- Given records:
==========
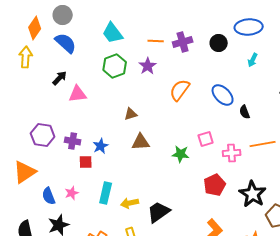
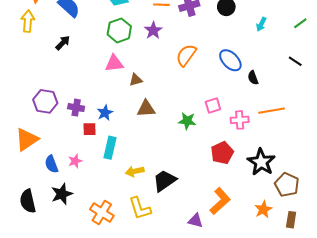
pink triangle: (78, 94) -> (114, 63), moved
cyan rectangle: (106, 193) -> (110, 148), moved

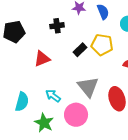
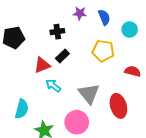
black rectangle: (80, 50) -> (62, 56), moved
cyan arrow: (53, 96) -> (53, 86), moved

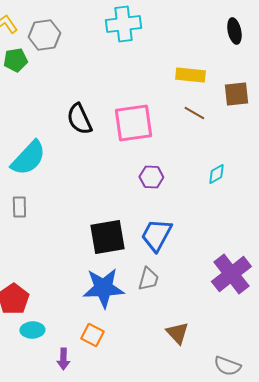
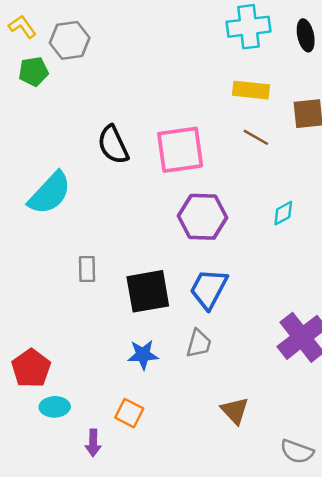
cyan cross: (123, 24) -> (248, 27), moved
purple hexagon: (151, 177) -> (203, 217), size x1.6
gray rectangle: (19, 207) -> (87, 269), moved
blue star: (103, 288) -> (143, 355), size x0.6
==========
- What to do: In the records above, collect each line with "cyan".

- Finished exercise:
cyan rectangle: (106, 193) -> (110, 148), moved
cyan arrow: (53, 96) -> (53, 86), moved
cyan cross: (123, 24) -> (248, 27), moved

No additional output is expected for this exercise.